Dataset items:

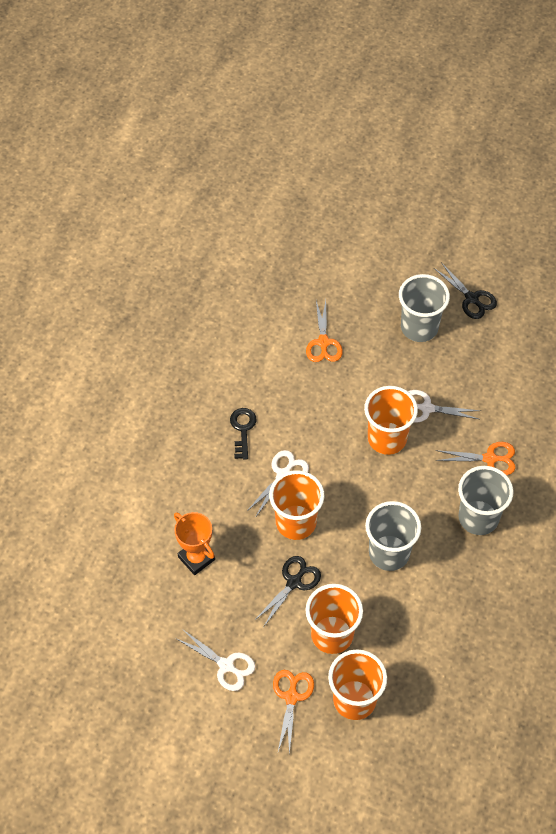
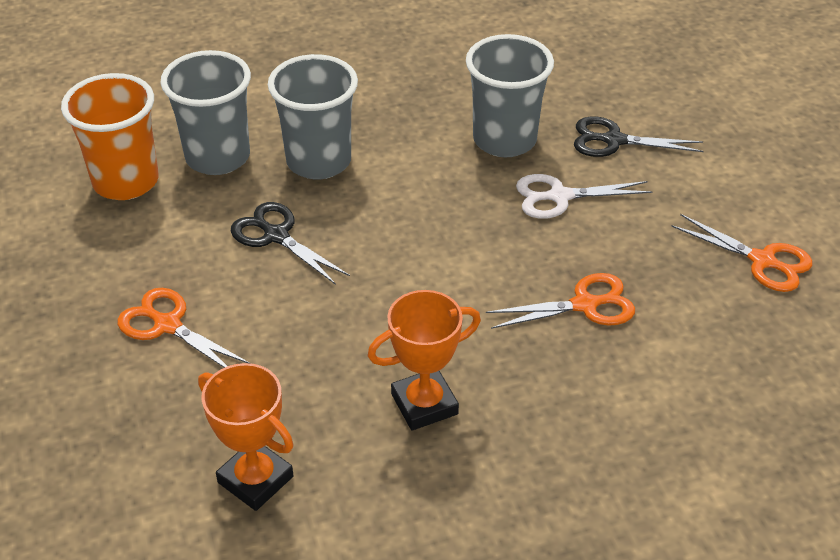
black key: 1 -> 0
orange cup: 4 -> 1
orange trophy: 1 -> 2
white scissors: 3 -> 1

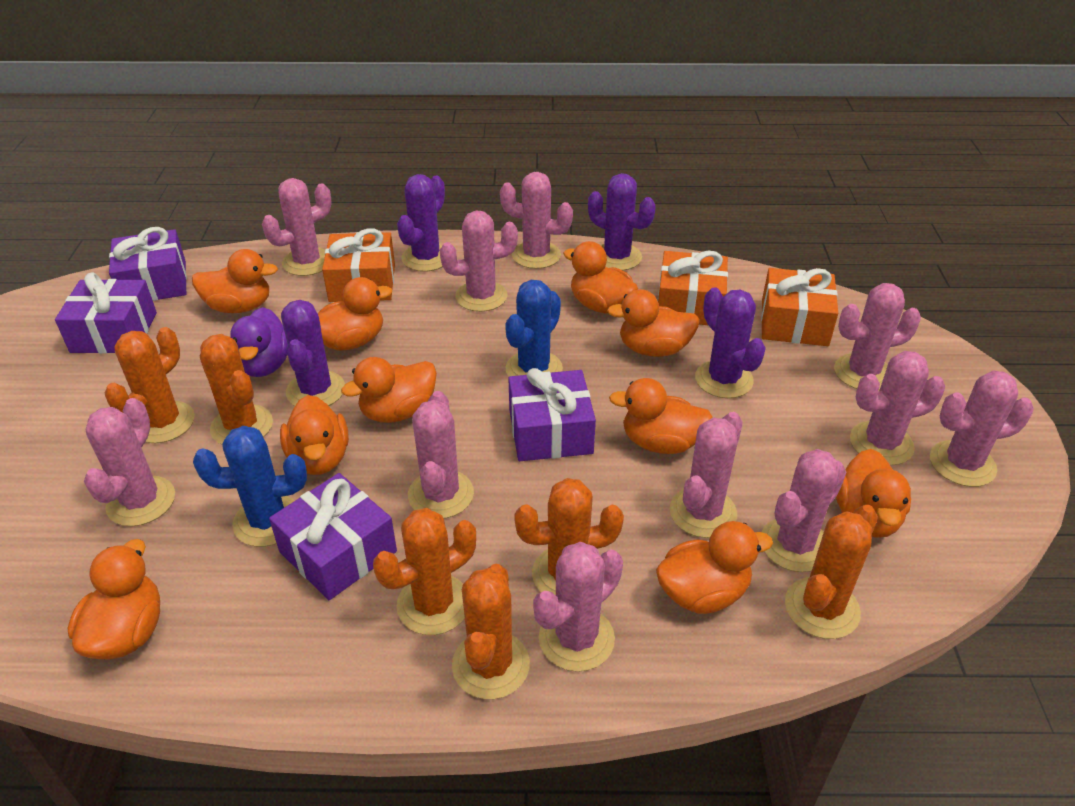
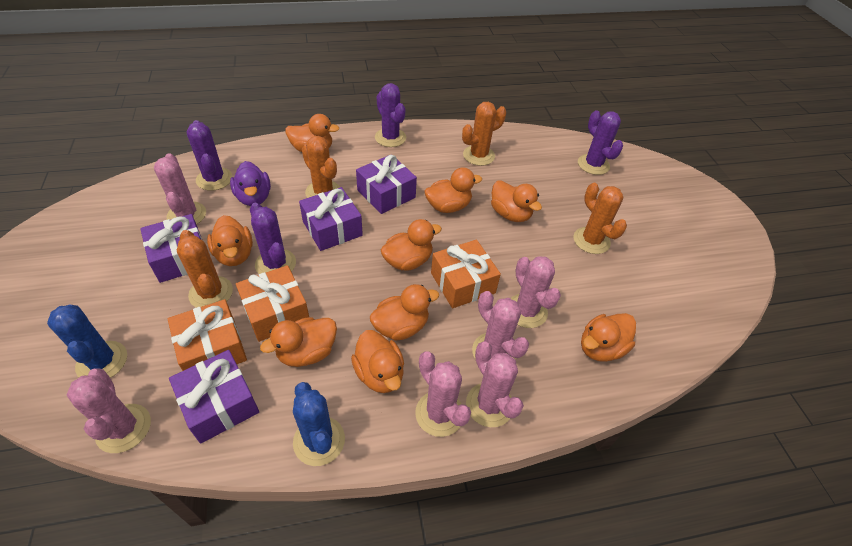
orange cactus: 6 -> 4
orange duck: 10 -> 9
pink cactus: 11 -> 6

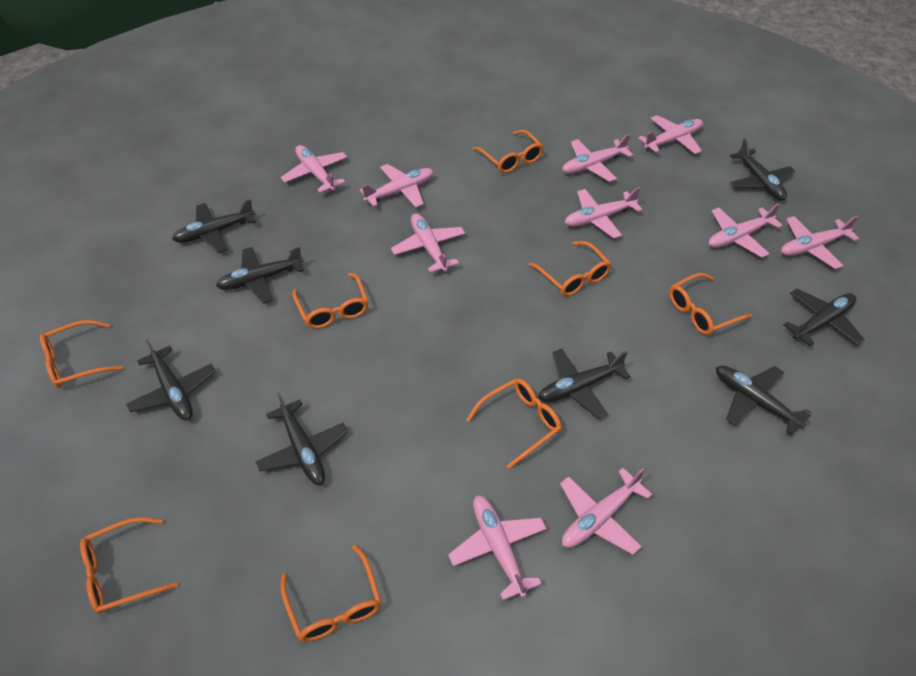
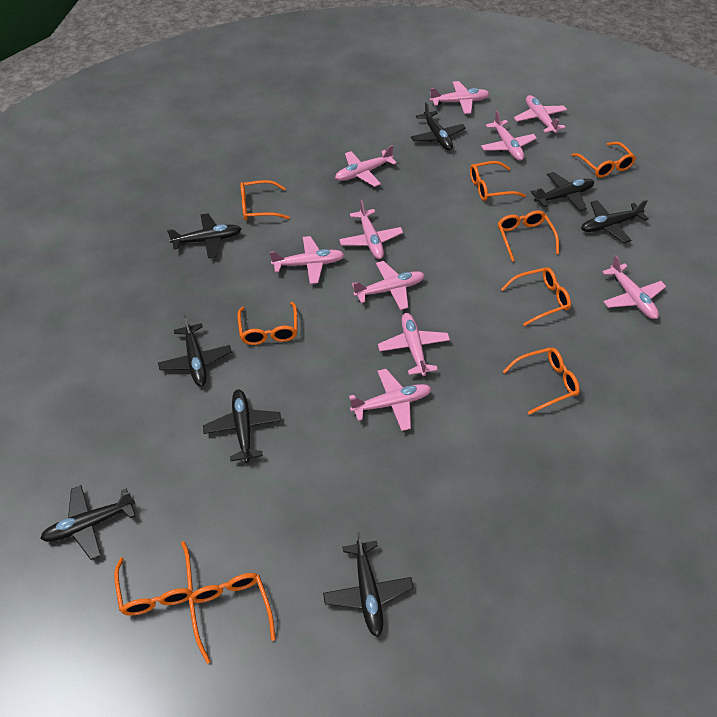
orange glasses: 8 -> 9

Work to be completed: Give the data again exactly, without pictures.

Completed exercise:
black key: 1 -> 0
orange cup: 4 -> 1
orange trophy: 1 -> 2
white scissors: 3 -> 1

orange cactus: 6 -> 4
orange duck: 10 -> 9
pink cactus: 11 -> 6

orange glasses: 8 -> 9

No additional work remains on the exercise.